To do
Show the lines below where "added" occurs.

Records for this exercise

--- START ---

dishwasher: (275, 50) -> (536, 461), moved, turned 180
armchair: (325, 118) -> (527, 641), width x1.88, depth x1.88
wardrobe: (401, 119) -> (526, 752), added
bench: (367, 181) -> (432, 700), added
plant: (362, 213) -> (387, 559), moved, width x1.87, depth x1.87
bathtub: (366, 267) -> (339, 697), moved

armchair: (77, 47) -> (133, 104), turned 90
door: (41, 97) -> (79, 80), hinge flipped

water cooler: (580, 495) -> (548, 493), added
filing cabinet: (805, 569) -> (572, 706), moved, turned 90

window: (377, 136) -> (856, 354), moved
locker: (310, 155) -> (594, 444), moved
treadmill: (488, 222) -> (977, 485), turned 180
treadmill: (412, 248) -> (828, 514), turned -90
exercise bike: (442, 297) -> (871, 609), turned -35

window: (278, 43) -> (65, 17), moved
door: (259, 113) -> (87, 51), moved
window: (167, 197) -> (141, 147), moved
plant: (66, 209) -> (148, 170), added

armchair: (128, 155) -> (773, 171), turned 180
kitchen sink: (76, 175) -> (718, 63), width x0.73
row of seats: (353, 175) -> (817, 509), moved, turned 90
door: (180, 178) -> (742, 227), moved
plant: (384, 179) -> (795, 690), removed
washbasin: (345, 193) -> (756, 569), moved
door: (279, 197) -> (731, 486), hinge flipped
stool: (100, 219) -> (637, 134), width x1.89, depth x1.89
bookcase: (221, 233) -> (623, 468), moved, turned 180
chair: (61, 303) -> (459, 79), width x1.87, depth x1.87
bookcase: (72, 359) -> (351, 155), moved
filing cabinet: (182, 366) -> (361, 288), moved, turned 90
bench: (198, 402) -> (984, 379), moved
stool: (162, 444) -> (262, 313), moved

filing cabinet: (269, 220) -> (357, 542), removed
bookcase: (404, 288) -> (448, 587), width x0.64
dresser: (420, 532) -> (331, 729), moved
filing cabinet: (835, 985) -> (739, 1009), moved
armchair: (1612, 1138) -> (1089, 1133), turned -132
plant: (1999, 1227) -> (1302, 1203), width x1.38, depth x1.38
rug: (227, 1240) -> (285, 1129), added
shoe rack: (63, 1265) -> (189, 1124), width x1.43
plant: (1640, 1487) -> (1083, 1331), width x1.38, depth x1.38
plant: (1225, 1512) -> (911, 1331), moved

--- END ---

Problem solution
wardrobe: (401, 119) -> (526, 752), added
bench: (367, 181) -> (432, 700), added
water cooler: (580, 495) -> (548, 493), added
plant: (66, 209) -> (148, 170), added
rug: (227, 1240) -> (285, 1129), added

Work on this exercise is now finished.